What lines below mention the word "cube"? Copy each one.

THE DATA ->
=== Begin Enclosure ===

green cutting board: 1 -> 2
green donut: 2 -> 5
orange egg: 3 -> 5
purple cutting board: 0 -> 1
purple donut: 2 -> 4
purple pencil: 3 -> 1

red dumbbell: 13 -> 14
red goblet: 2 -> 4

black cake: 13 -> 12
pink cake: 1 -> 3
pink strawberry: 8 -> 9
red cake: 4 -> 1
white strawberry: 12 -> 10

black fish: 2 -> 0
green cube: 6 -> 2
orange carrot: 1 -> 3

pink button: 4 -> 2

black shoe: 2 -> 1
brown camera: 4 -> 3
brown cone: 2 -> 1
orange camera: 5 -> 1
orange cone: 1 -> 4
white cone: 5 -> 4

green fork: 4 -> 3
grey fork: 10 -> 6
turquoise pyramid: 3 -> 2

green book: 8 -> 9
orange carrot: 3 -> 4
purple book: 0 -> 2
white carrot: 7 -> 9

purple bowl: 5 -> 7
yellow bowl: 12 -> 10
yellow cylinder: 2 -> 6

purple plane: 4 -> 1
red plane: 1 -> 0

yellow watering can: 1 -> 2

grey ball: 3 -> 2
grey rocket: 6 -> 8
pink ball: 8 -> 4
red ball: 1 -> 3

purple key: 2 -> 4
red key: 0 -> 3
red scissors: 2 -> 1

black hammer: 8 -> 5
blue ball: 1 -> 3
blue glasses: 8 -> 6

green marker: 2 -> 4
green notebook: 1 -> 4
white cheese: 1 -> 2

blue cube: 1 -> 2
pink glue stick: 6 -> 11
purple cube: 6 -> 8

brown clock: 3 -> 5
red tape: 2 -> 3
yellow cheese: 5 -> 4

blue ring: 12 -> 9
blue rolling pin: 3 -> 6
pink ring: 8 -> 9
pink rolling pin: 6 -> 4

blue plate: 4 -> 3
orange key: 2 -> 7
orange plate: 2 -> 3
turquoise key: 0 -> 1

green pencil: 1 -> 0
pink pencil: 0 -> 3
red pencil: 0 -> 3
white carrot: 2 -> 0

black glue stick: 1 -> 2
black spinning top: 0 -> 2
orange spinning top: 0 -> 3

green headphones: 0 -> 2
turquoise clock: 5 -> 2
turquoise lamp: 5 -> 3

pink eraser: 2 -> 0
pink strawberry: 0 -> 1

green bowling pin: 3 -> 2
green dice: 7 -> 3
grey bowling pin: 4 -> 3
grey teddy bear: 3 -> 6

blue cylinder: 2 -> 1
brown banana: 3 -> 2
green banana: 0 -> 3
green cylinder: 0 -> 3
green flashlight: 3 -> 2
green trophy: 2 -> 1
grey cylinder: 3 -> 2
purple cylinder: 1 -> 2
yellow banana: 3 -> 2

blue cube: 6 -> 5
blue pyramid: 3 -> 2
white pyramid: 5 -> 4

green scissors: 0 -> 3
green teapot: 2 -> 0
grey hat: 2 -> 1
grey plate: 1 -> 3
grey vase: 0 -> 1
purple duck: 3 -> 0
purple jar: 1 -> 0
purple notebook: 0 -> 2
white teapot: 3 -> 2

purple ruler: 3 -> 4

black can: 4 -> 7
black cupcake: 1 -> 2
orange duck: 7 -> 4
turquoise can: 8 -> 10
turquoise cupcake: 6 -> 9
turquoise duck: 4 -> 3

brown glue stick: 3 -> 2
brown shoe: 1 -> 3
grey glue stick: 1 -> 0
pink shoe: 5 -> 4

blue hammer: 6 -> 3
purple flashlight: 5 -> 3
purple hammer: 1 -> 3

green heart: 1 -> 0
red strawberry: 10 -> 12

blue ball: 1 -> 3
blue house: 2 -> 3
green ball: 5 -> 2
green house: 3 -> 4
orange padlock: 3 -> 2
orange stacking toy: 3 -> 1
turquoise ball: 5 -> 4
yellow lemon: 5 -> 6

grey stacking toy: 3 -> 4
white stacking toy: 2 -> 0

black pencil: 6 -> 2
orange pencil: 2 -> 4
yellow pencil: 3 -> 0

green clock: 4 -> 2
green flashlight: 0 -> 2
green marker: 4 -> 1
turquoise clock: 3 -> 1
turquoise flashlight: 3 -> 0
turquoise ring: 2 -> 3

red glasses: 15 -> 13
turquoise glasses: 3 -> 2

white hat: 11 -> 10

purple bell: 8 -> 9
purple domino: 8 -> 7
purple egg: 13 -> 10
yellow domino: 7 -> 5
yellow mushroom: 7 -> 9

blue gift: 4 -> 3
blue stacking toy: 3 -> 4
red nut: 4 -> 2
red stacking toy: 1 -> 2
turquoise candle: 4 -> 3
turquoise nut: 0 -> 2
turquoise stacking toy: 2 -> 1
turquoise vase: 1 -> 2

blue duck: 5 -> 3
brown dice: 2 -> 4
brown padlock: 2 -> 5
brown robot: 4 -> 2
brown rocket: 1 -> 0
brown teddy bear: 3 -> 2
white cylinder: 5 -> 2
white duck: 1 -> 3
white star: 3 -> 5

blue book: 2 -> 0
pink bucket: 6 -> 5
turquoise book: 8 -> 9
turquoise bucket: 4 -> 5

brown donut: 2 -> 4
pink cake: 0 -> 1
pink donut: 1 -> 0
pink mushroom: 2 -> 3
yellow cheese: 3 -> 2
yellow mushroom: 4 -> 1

=== End Enclosure ===

RESULT OF THIS EXERCISE ->
green cube: 6 -> 2
blue cube: 1 -> 2
purple cube: 6 -> 8
blue cube: 6 -> 5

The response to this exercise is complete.